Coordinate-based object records
============================================================

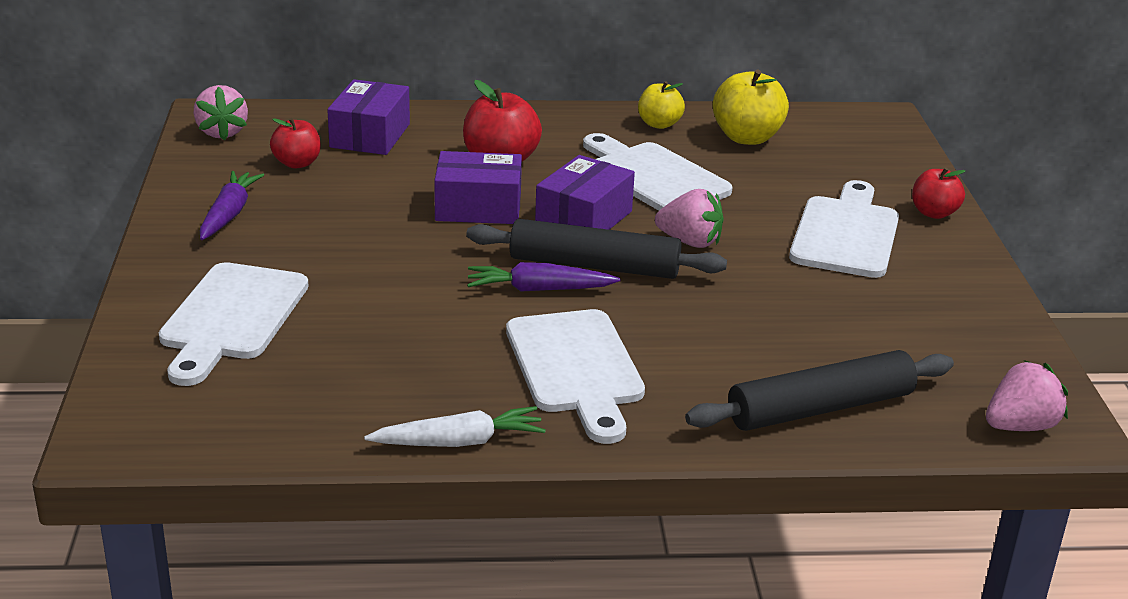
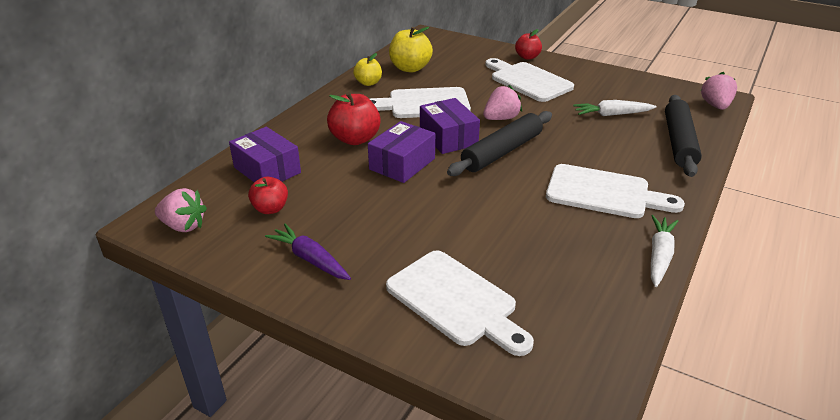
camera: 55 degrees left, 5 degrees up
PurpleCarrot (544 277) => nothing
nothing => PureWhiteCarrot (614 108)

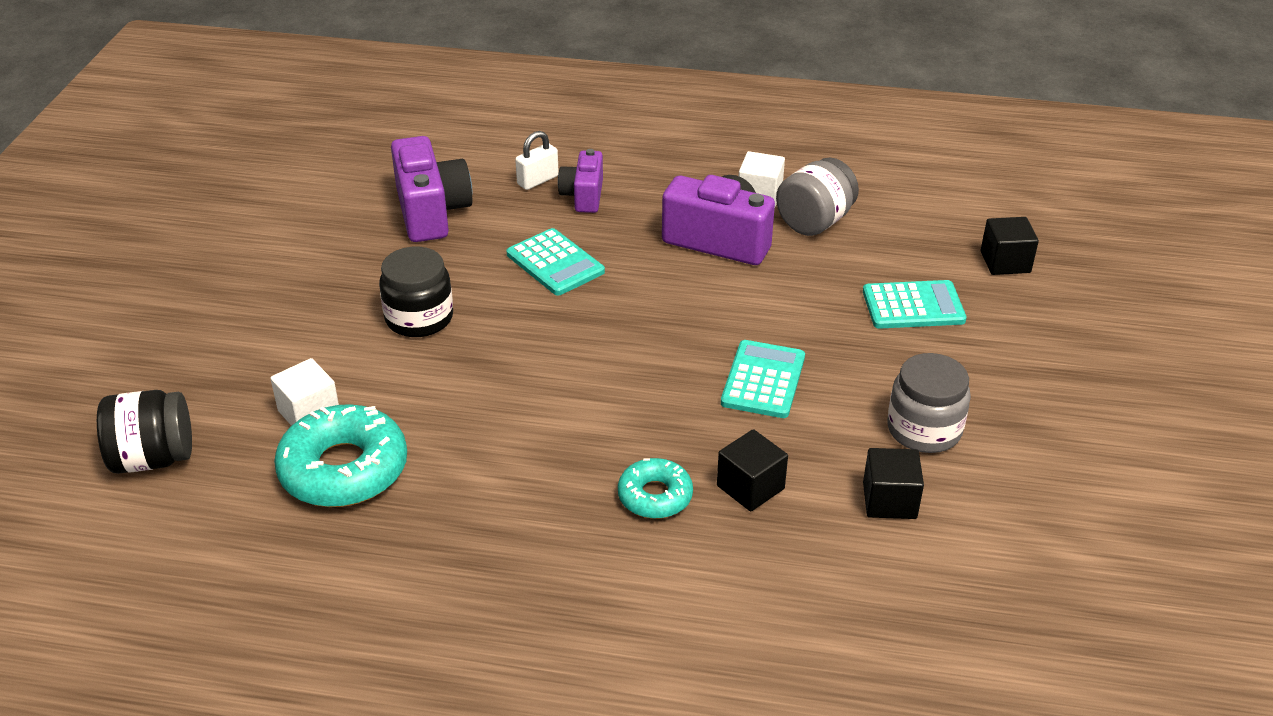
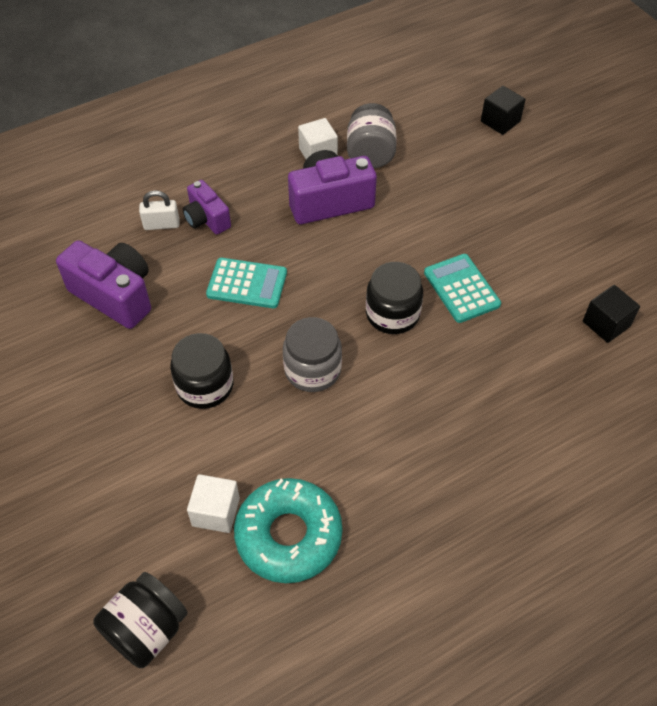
camera: 40 degrees left, 15 degrees up
AquaDoughnut (655 488) => nothing
EbonySolidCube (752 470) => nothing
AquaCalculator (915 304) => nothing
nothing => EbonyJamJar (394 298)
GrayJamJar (929 403) => GrayJamJar (312 354), move
PureWhitePadlock (537 160) => PureWhitePadlock (159 210), 75 degrees clockwise

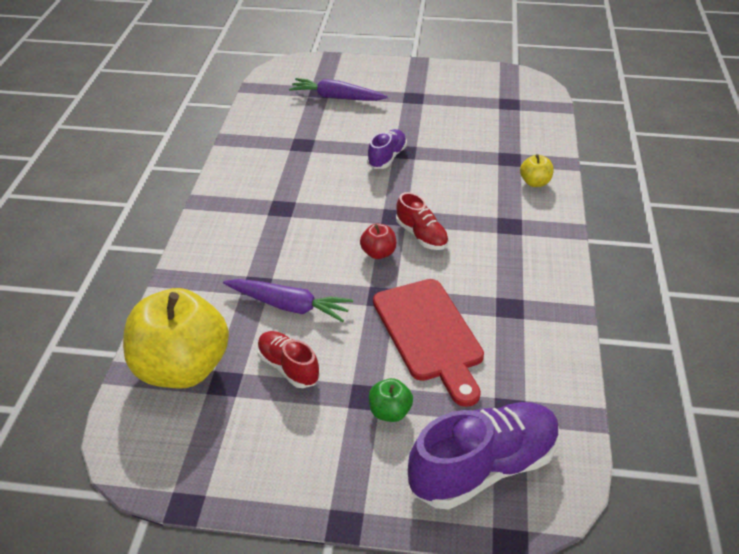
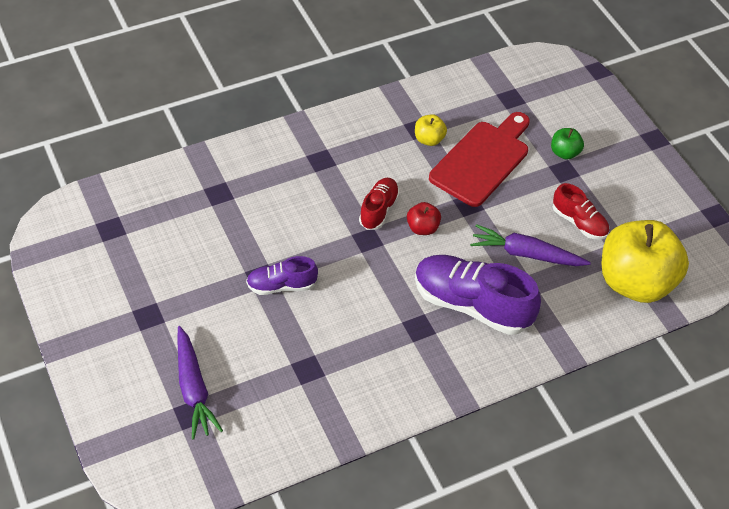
camera: 125 degrees left, 10 degrees up
PurpleLaceUpShoe (484 456) => PurpleLaceUpShoe (478 295), move
YellowAppleFruit (537 170) => YellowAppleFruit (431 130), move
PurpleCarrot (288 300) => PurpleCarrot (530 245), 60 degrees counterclockwise
RedLaceUpShoe (288 359) => RedLaceUpShoe (581 211), 60 degrees counterclockwise

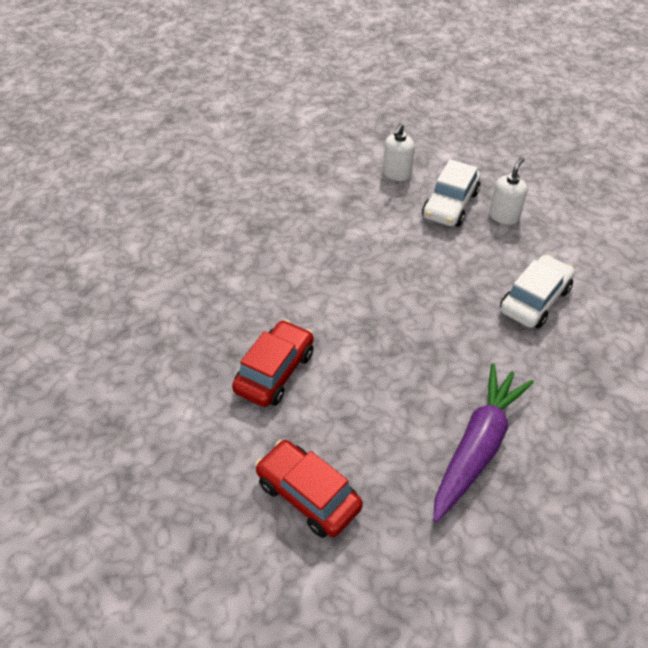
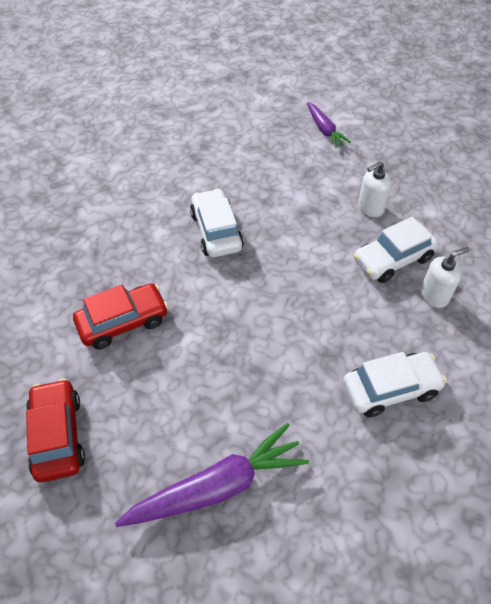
camera: 35 degrees right, 5 degrees up
nothing => PureWhiteCar (217 222)
nothing => PurpleCarrot (329 125)

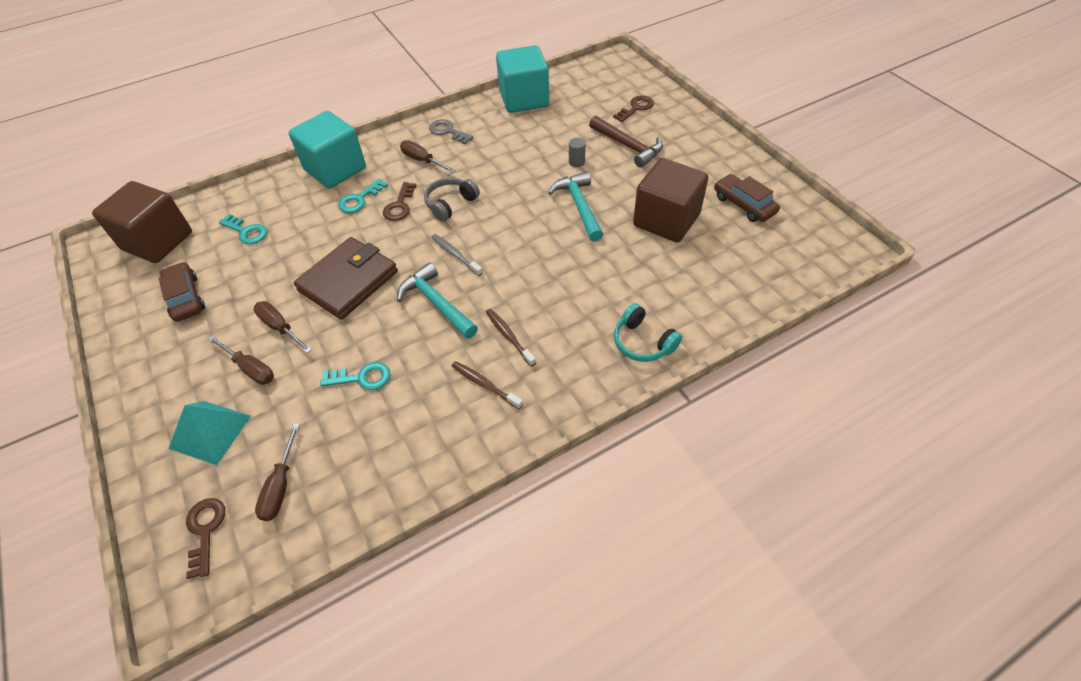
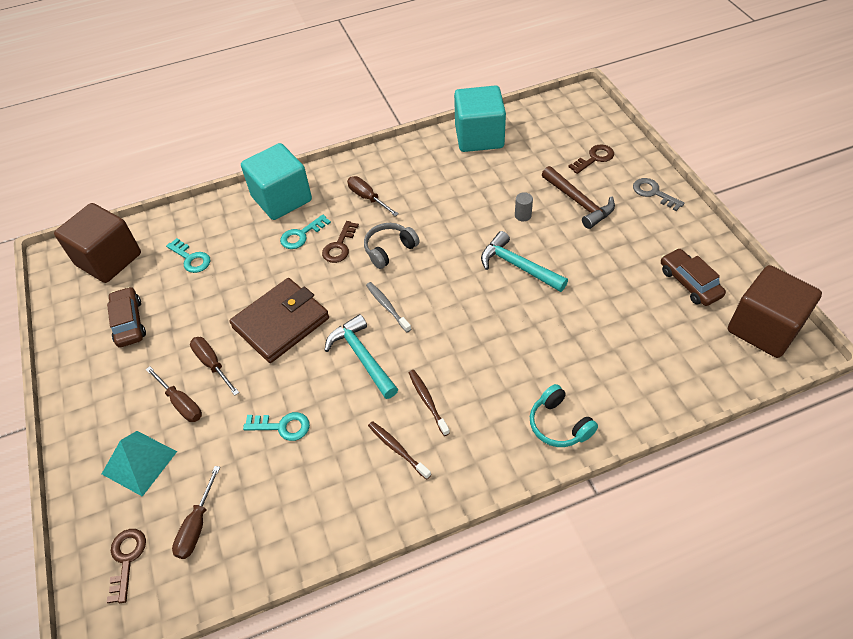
camera: 10 degrees right, 0 degrees up
GrayLatchkey (451 131) => GrayLatchkey (659 194), move
DarkBrownSolidCube (671 200) => DarkBrownSolidCube (775 311), move
AquaCarpenter'sHammer (576 207) => AquaCarpenter'sHammer (524 261), 45 degrees counterclockwise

============================================================

*WHAT IS EXPECTED*: Word for word, copy all the entries above, but with no pictures.

*COMPLETED EXERCISE*:
camera: 55 degrees left, 5 degrees up
PurpleCarrot (544 277) => nothing
nothing => PureWhiteCarrot (614 108)

camera: 40 degrees left, 15 degrees up
AquaDoughnut (655 488) => nothing
EbonySolidCube (752 470) => nothing
AquaCalculator (915 304) => nothing
nothing => EbonyJamJar (394 298)
GrayJamJar (929 403) => GrayJamJar (312 354), move
PureWhitePadlock (537 160) => PureWhitePadlock (159 210), 75 degrees clockwise

camera: 125 degrees left, 10 degrees up
PurpleLaceUpShoe (484 456) => PurpleLaceUpShoe (478 295), move
YellowAppleFruit (537 170) => YellowAppleFruit (431 130), move
PurpleCarrot (288 300) => PurpleCarrot (530 245), 60 degrees counterclockwise
RedLaceUpShoe (288 359) => RedLaceUpShoe (581 211), 60 degrees counterclockwise

camera: 35 degrees right, 5 degrees up
nothing => PureWhiteCar (217 222)
nothing => PurpleCarrot (329 125)

camera: 10 degrees right, 0 degrees up
GrayLatchkey (451 131) => GrayLatchkey (659 194), move
DarkBrownSolidCube (671 200) => DarkBrownSolidCube (775 311), move
AquaCarpenter'sHammer (576 207) => AquaCarpenter'sHammer (524 261), 45 degrees counterclockwise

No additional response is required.